→ **Directions for this task**
Once the data has been read, restate all of it exactly.

======== Provided material

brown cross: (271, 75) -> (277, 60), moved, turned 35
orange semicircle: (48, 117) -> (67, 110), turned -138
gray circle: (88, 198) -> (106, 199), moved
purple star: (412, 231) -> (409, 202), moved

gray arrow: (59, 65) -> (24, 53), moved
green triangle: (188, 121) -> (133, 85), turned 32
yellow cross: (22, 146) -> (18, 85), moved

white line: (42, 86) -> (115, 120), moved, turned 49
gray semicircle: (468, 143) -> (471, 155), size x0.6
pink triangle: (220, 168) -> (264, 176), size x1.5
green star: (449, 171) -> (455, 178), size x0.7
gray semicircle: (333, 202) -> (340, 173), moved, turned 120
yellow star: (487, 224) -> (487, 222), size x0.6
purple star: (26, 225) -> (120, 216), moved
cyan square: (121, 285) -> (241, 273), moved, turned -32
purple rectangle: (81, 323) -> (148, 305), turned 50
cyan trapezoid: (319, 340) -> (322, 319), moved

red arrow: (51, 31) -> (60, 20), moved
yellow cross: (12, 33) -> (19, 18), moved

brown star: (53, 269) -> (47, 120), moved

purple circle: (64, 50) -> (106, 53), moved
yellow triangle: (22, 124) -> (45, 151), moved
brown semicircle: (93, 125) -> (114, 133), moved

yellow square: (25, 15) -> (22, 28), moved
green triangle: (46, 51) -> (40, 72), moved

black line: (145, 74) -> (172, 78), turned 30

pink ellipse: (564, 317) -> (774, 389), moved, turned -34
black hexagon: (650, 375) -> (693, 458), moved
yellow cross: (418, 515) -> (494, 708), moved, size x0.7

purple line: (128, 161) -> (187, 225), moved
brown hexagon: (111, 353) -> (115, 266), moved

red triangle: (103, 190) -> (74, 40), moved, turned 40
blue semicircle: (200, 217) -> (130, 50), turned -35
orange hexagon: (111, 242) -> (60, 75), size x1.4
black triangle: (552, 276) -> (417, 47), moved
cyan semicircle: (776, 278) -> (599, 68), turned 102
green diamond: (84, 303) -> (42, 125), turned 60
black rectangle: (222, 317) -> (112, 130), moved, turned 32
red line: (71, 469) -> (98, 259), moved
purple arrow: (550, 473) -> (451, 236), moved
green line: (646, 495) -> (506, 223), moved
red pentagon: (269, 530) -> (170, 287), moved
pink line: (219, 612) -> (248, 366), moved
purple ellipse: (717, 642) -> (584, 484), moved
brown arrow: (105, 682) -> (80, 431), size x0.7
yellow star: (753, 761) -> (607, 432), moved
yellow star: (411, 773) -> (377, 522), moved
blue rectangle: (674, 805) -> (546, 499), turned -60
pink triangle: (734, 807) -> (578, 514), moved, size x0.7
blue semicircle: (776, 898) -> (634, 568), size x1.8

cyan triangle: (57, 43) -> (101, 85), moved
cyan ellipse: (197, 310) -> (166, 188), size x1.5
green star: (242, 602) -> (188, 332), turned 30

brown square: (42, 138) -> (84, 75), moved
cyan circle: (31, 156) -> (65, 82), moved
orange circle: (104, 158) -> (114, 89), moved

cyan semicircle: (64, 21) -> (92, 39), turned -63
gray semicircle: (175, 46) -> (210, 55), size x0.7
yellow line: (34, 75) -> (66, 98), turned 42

================

→ **Answer below**
brown cross: (271, 75) -> (277, 60), moved, turned 35
orange semicircle: (48, 117) -> (67, 110), turned -138
gray circle: (88, 198) -> (106, 199), moved
purple star: (412, 231) -> (409, 202), moved

gray arrow: (59, 65) -> (24, 53), moved
green triangle: (188, 121) -> (133, 85), turned 32
yellow cross: (22, 146) -> (18, 85), moved

white line: (42, 86) -> (115, 120), moved, turned 49
gray semicircle: (468, 143) -> (471, 155), size x0.6
pink triangle: (220, 168) -> (264, 176), size x1.5
green star: (449, 171) -> (455, 178), size x0.7
gray semicircle: (333, 202) -> (340, 173), moved, turned 120
yellow star: (487, 224) -> (487, 222), size x0.6
purple star: (26, 225) -> (120, 216), moved
cyan square: (121, 285) -> (241, 273), moved, turned -32
purple rectangle: (81, 323) -> (148, 305), turned 50
cyan trapezoid: (319, 340) -> (322, 319), moved

red arrow: (51, 31) -> (60, 20), moved
yellow cross: (12, 33) -> (19, 18), moved

brown star: (53, 269) -> (47, 120), moved

purple circle: (64, 50) -> (106, 53), moved
yellow triangle: (22, 124) -> (45, 151), moved
brown semicircle: (93, 125) -> (114, 133), moved

yellow square: (25, 15) -> (22, 28), moved
green triangle: (46, 51) -> (40, 72), moved

black line: (145, 74) -> (172, 78), turned 30

pink ellipse: (564, 317) -> (774, 389), moved, turned -34
black hexagon: (650, 375) -> (693, 458), moved
yellow cross: (418, 515) -> (494, 708), moved, size x0.7

purple line: (128, 161) -> (187, 225), moved
brown hexagon: (111, 353) -> (115, 266), moved

red triangle: (103, 190) -> (74, 40), moved, turned 40
blue semicircle: (200, 217) -> (130, 50), turned -35
orange hexagon: (111, 242) -> (60, 75), size x1.4
black triangle: (552, 276) -> (417, 47), moved
cyan semicircle: (776, 278) -> (599, 68), turned 102
green diamond: (84, 303) -> (42, 125), turned 60
black rectangle: (222, 317) -> (112, 130), moved, turned 32
red line: (71, 469) -> (98, 259), moved
purple arrow: (550, 473) -> (451, 236), moved
green line: (646, 495) -> (506, 223), moved
red pentagon: (269, 530) -> (170, 287), moved
pink line: (219, 612) -> (248, 366), moved
purple ellipse: (717, 642) -> (584, 484), moved
brown arrow: (105, 682) -> (80, 431), size x0.7
yellow star: (753, 761) -> (607, 432), moved
yellow star: (411, 773) -> (377, 522), moved
blue rectangle: (674, 805) -> (546, 499), turned -60
pink triangle: (734, 807) -> (578, 514), moved, size x0.7
blue semicircle: (776, 898) -> (634, 568), size x1.8

cyan triangle: (57, 43) -> (101, 85), moved
cyan ellipse: (197, 310) -> (166, 188), size x1.5
green star: (242, 602) -> (188, 332), turned 30

brown square: (42, 138) -> (84, 75), moved
cyan circle: (31, 156) -> (65, 82), moved
orange circle: (104, 158) -> (114, 89), moved

cyan semicircle: (64, 21) -> (92, 39), turned -63
gray semicircle: (175, 46) -> (210, 55), size x0.7
yellow line: (34, 75) -> (66, 98), turned 42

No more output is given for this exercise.